• **Source records**
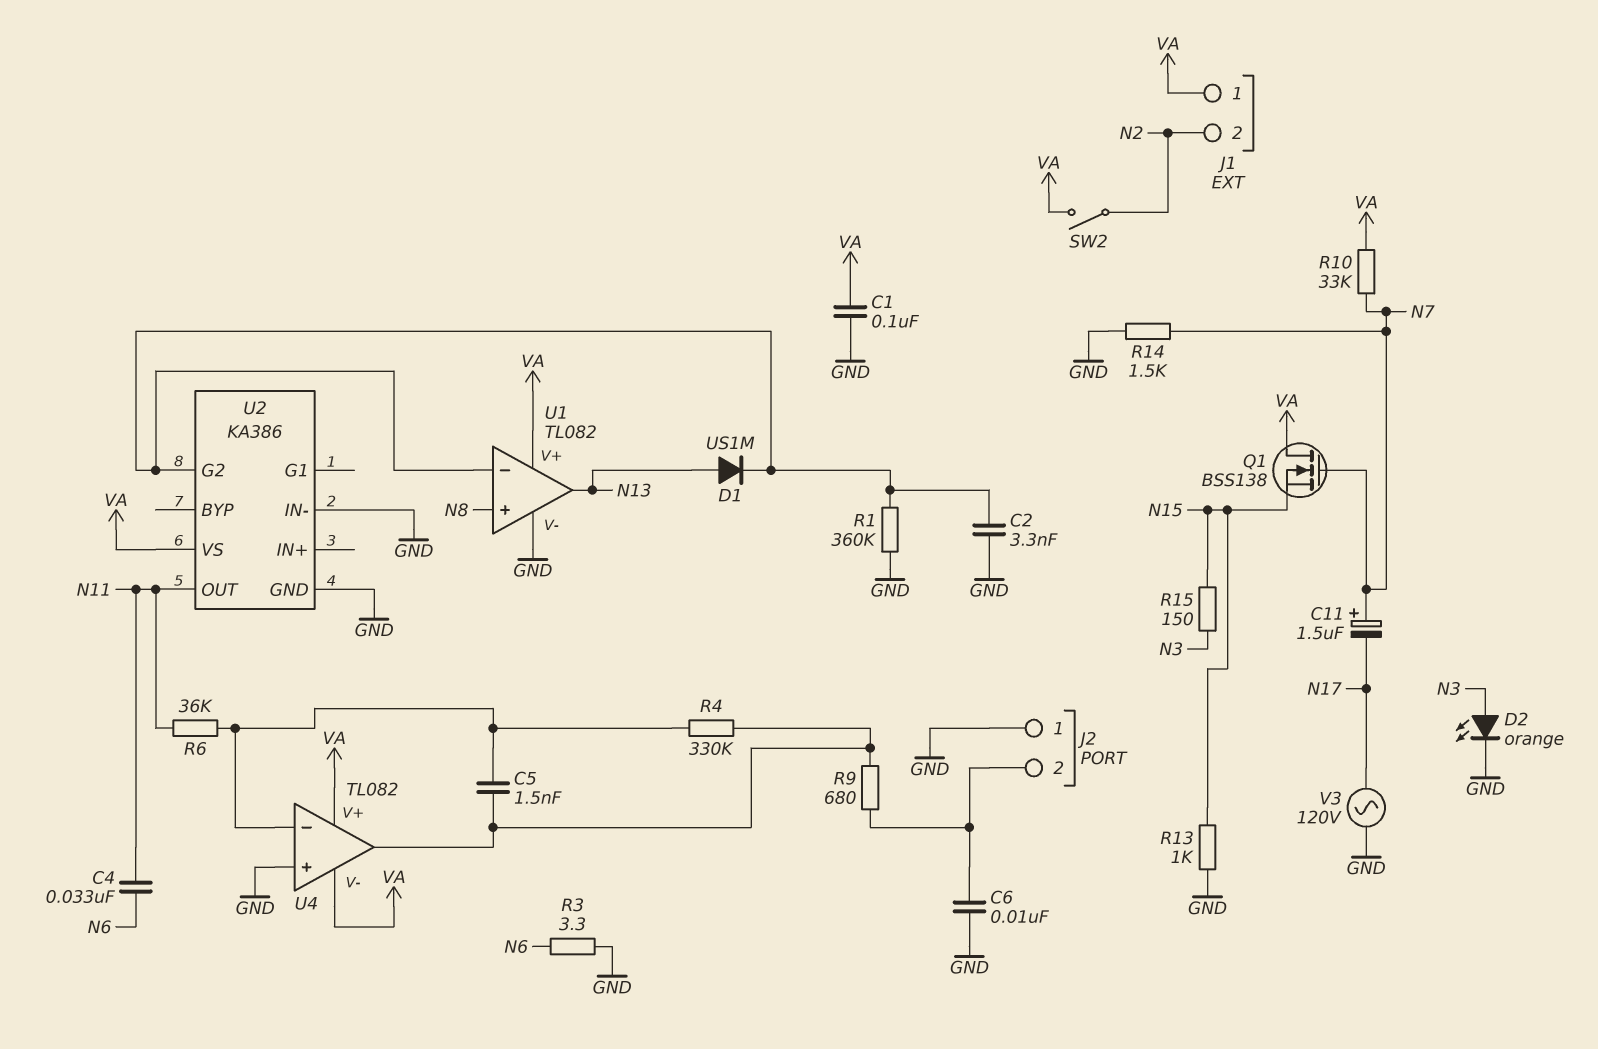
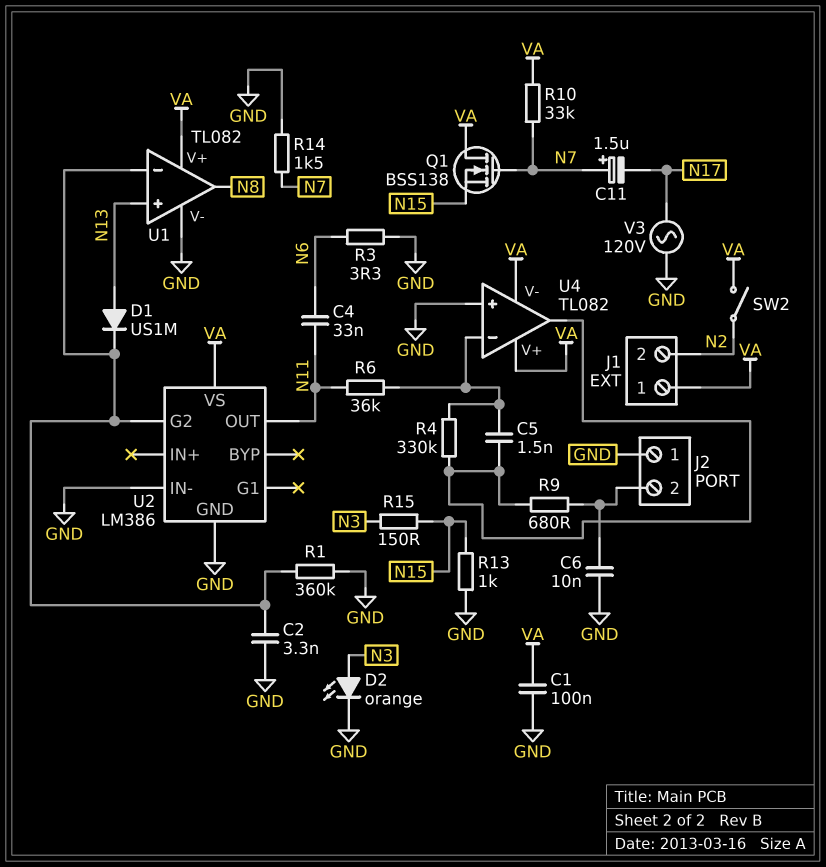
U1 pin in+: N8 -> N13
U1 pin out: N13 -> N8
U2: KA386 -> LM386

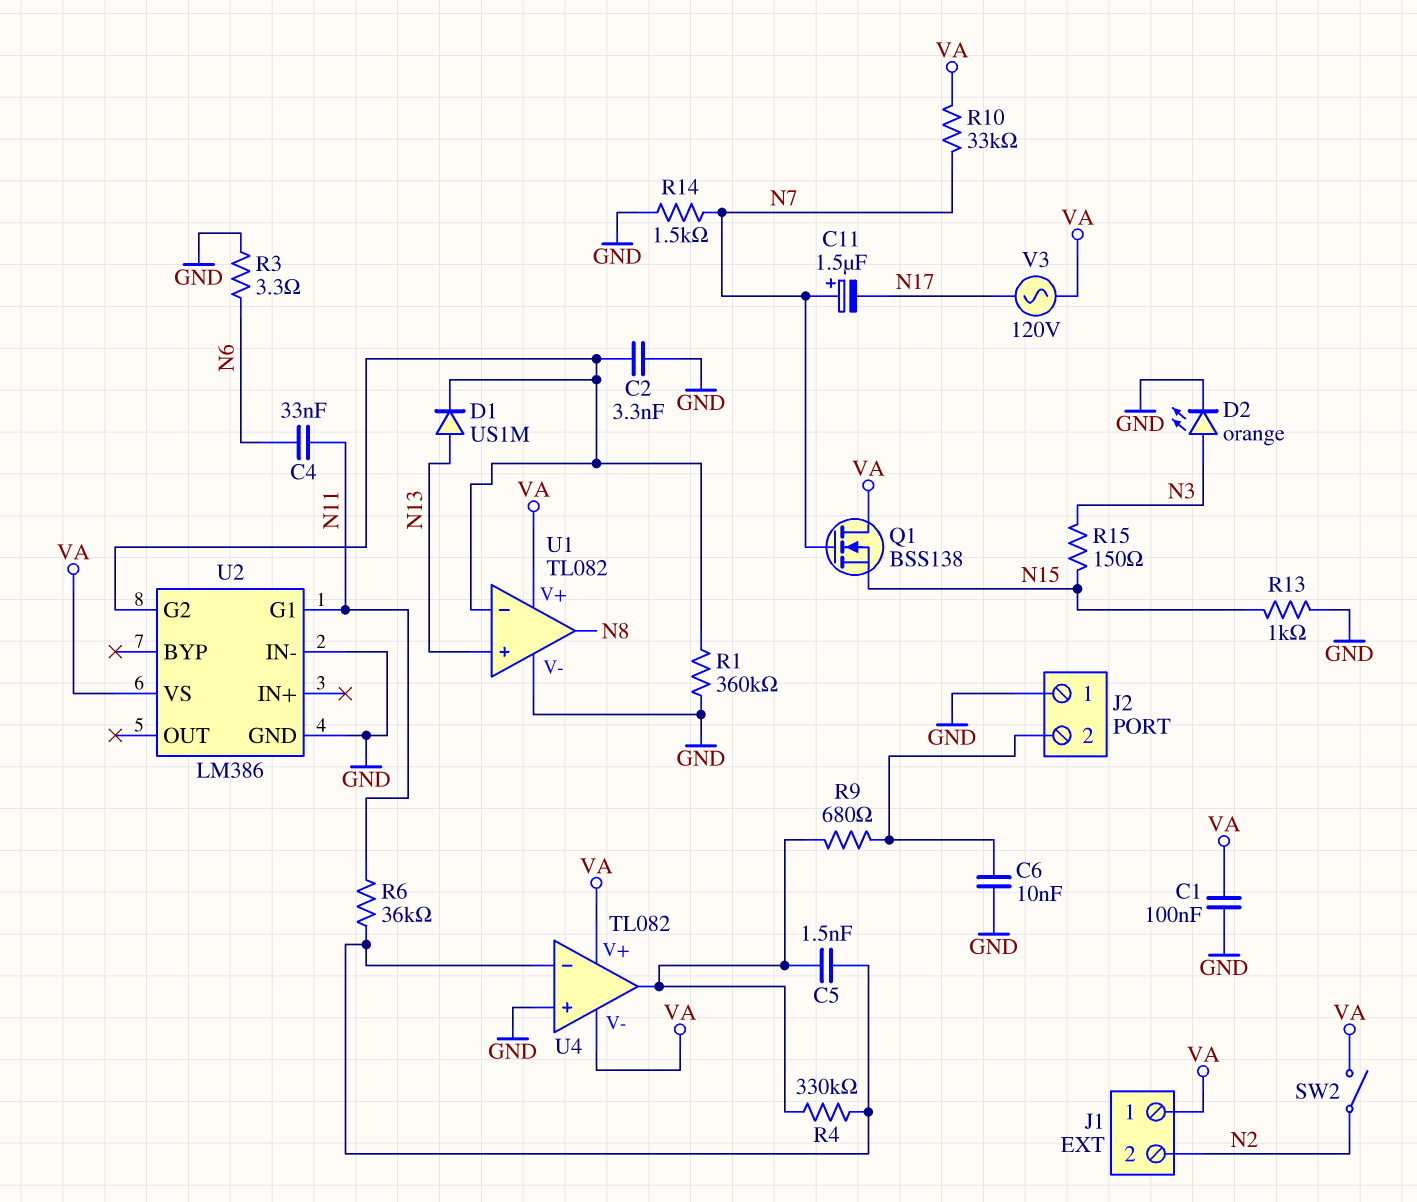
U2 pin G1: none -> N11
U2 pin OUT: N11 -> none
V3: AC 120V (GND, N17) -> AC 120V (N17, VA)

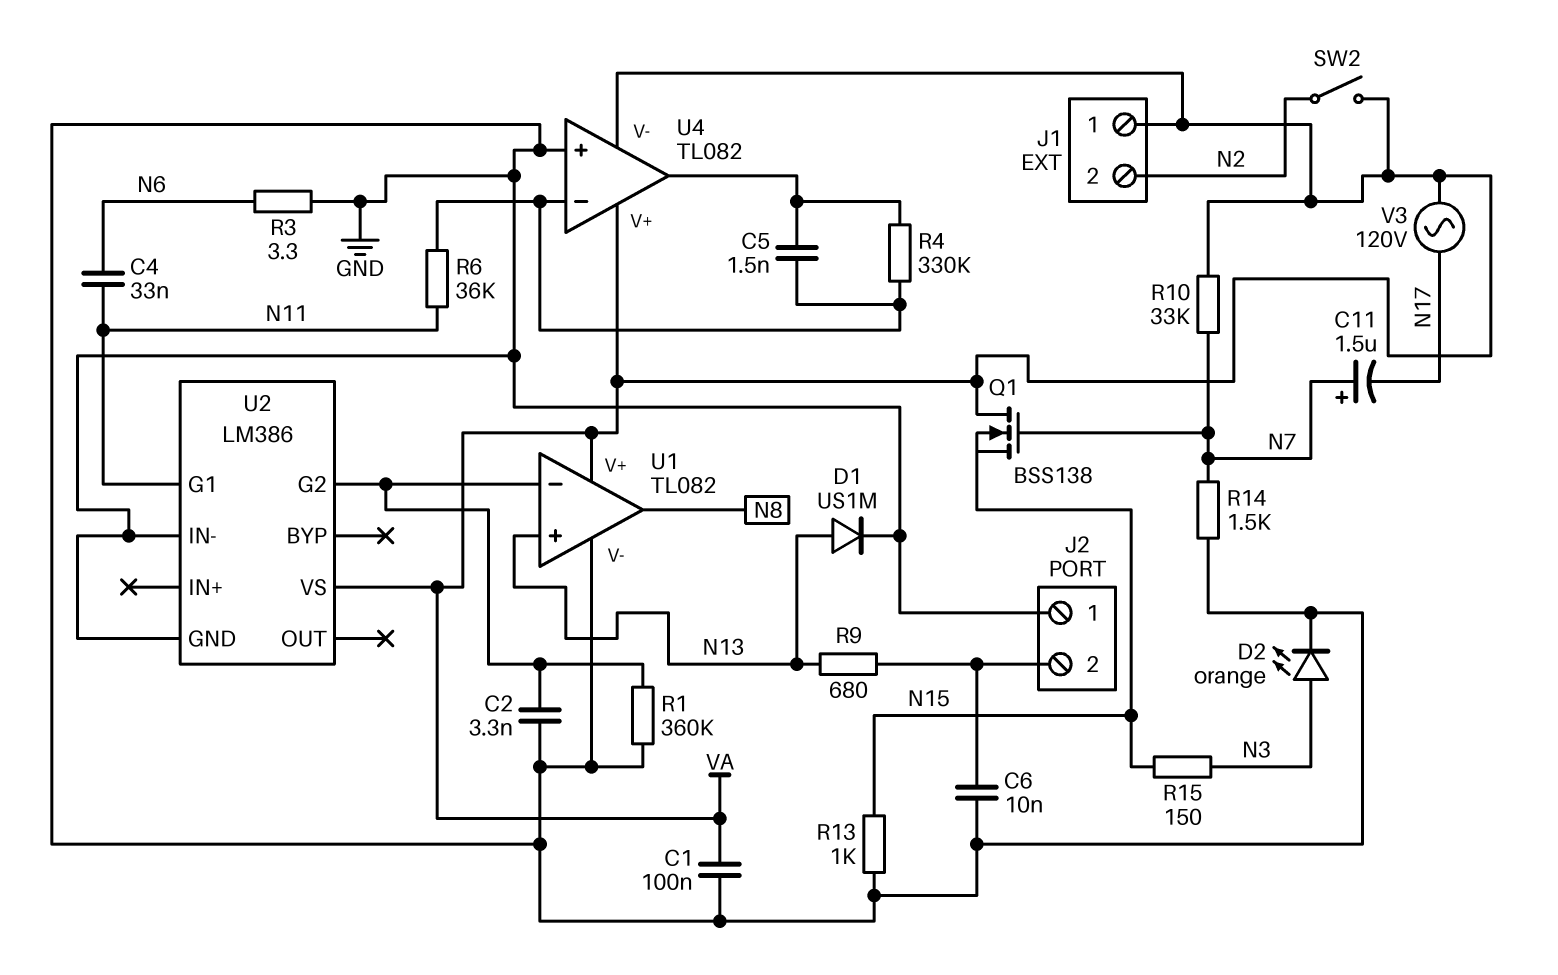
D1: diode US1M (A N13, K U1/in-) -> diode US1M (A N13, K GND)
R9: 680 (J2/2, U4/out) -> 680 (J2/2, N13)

• **Exercise details**
Only the lines from the one holding "U2: KA386 -> LM386" through the end of the records belong in the answer, copied exactly and without pictures.

• **Exercise answer**
U2: KA386 -> LM386

U2 pin G1: none -> N11
U2 pin OUT: N11 -> none
V3: AC 120V (GND, N17) -> AC 120V (N17, VA)

D1: diode US1M (A N13, K U1/in-) -> diode US1M (A N13, K GND)
R9: 680 (J2/2, U4/out) -> 680 (J2/2, N13)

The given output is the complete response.